» **WHAT THIS TASK INVOLVES**
Could you copy every line in the listing below that has the word "camera"?
___ MATERIAL PROVIDED ___
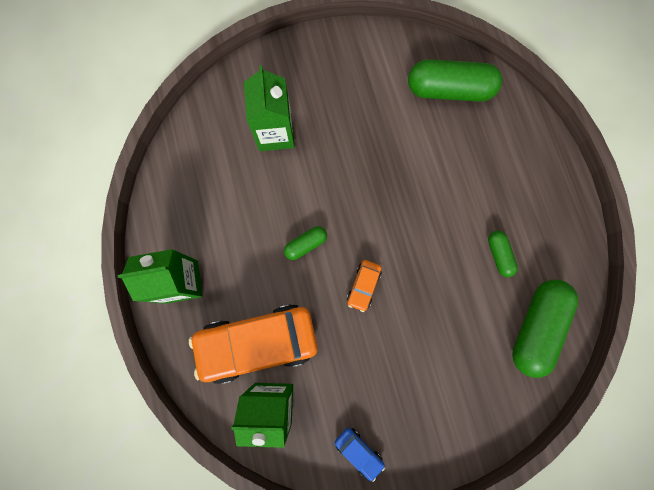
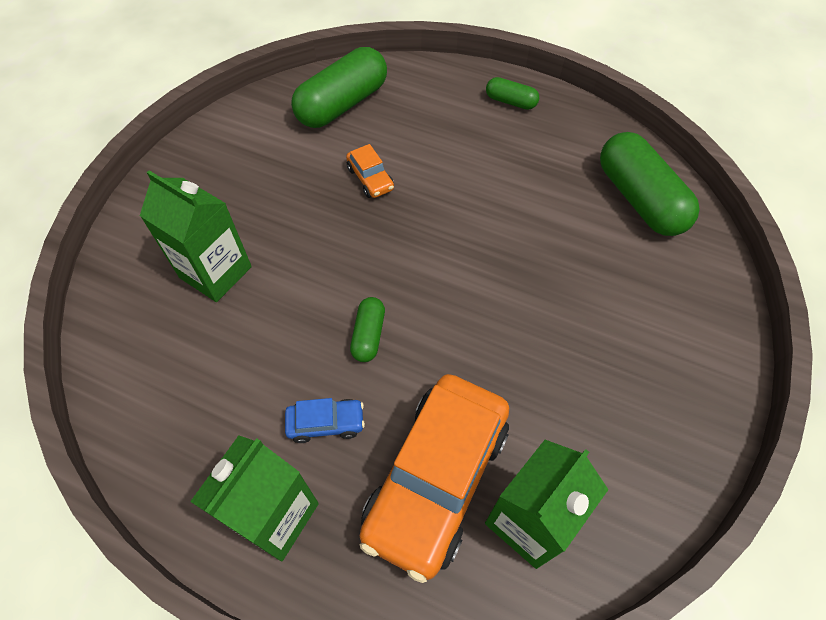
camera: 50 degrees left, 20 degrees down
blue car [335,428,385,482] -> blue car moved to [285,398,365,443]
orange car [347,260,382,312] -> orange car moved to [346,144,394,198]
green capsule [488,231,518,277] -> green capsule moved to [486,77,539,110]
___
___ MATERIAL PROVIDED ___
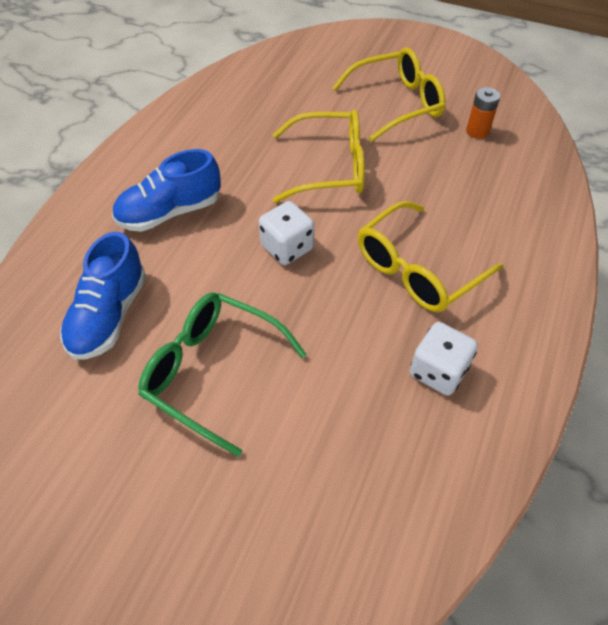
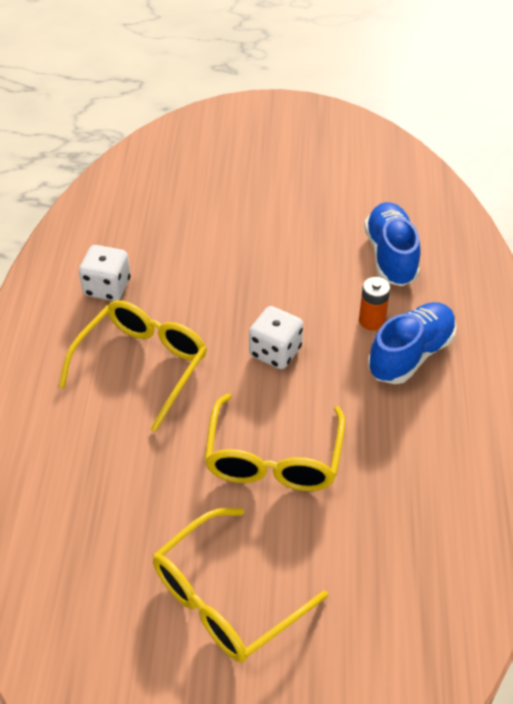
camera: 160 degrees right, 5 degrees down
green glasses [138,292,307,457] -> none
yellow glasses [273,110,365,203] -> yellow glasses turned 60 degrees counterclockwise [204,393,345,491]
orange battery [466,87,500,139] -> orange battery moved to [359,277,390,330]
___
» **ANSWER BOX**
camera: 50 degrees left, 20 degrees down
camera: 160 degrees right, 5 degrees down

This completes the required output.